Excerpted records =>
______
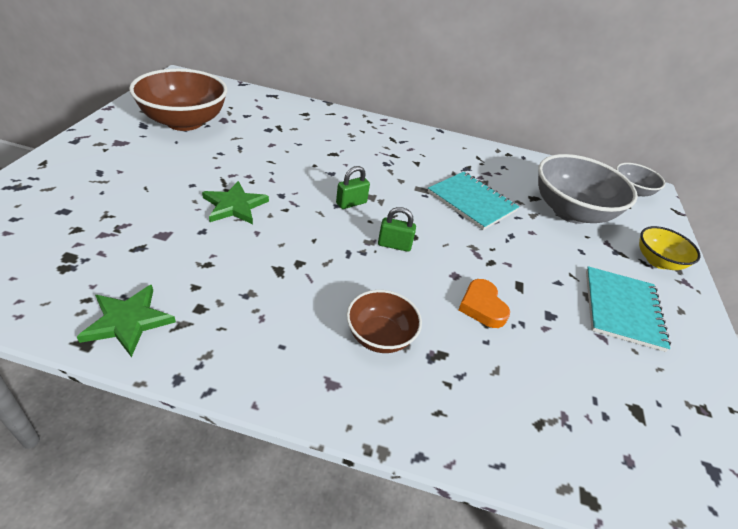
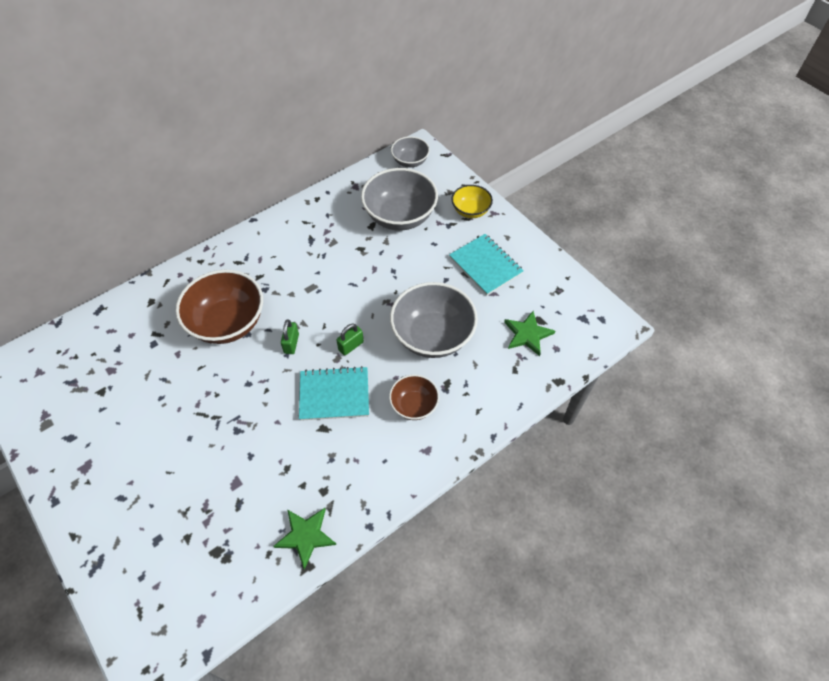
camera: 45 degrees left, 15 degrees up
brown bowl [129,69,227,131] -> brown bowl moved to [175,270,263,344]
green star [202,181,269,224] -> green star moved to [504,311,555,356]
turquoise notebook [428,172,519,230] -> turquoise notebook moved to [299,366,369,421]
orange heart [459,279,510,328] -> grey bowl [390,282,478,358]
______
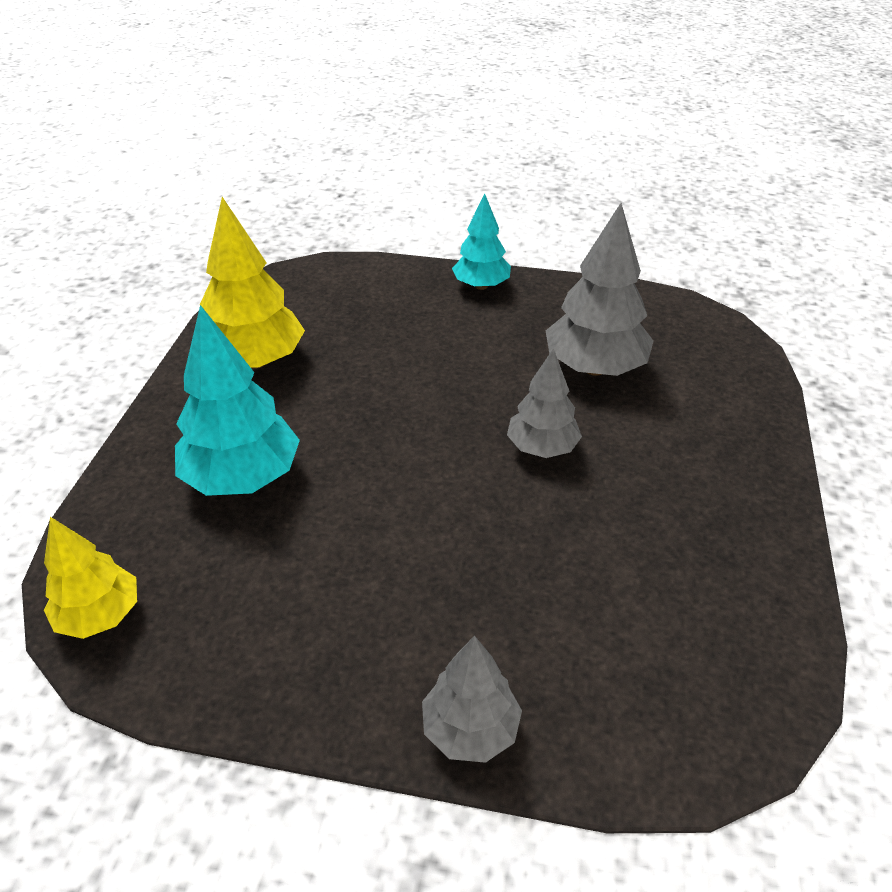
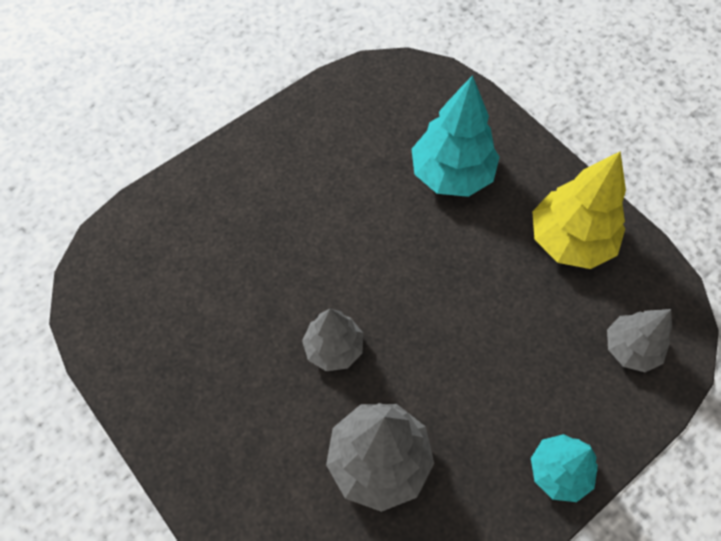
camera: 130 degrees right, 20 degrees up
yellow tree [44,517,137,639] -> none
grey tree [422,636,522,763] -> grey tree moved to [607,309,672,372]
______
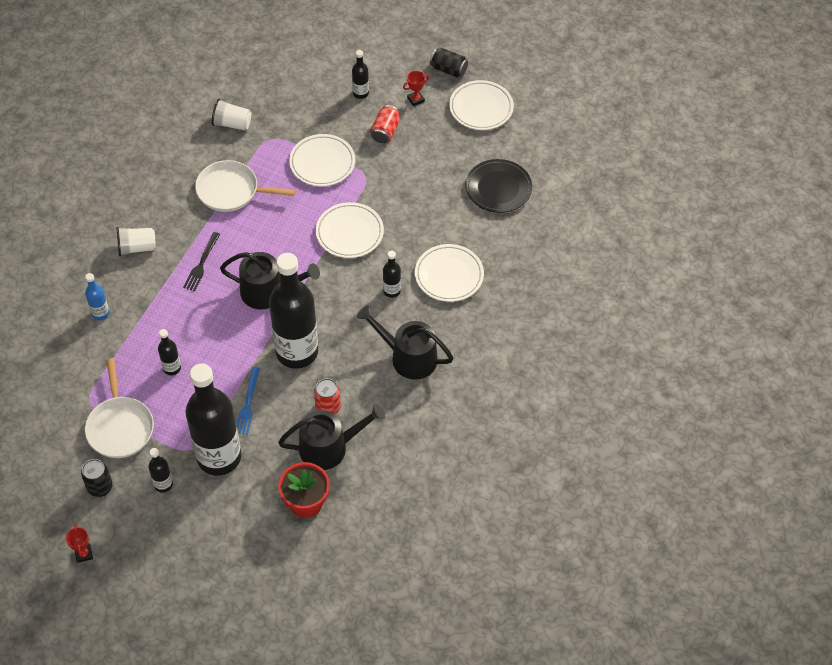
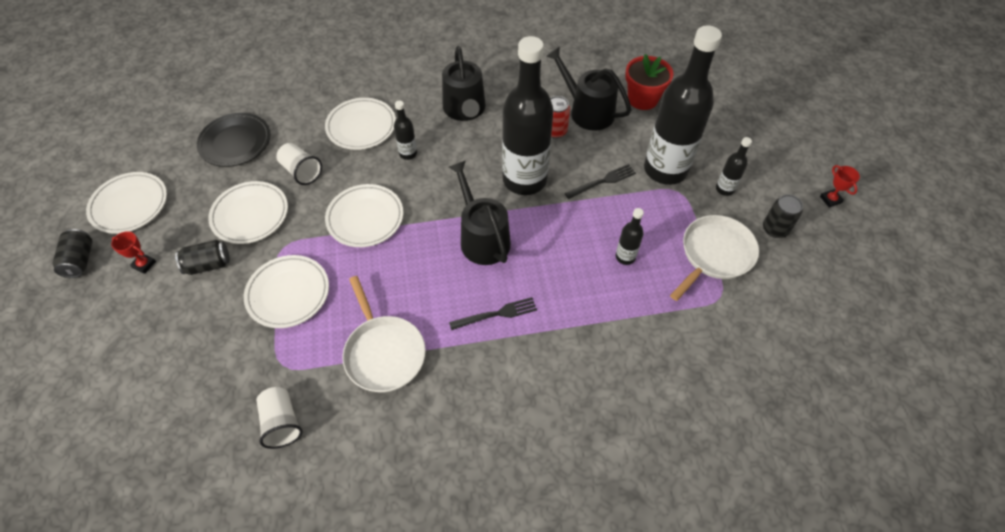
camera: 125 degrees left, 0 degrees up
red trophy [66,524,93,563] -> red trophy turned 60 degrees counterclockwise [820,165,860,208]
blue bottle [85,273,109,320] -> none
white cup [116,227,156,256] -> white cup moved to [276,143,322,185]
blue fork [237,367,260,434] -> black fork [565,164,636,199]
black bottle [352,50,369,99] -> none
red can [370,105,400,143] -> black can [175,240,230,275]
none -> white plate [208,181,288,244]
______
Exercise goal => Look above for the line holding "black bottle [352,50,369,99] -> none". Print it and every line after it, exactly, through the line holding "none -> white plate [208,181,288,244]".

Result of the exercise =>
black bottle [352,50,369,99] -> none
red can [370,105,400,143] -> black can [175,240,230,275]
none -> white plate [208,181,288,244]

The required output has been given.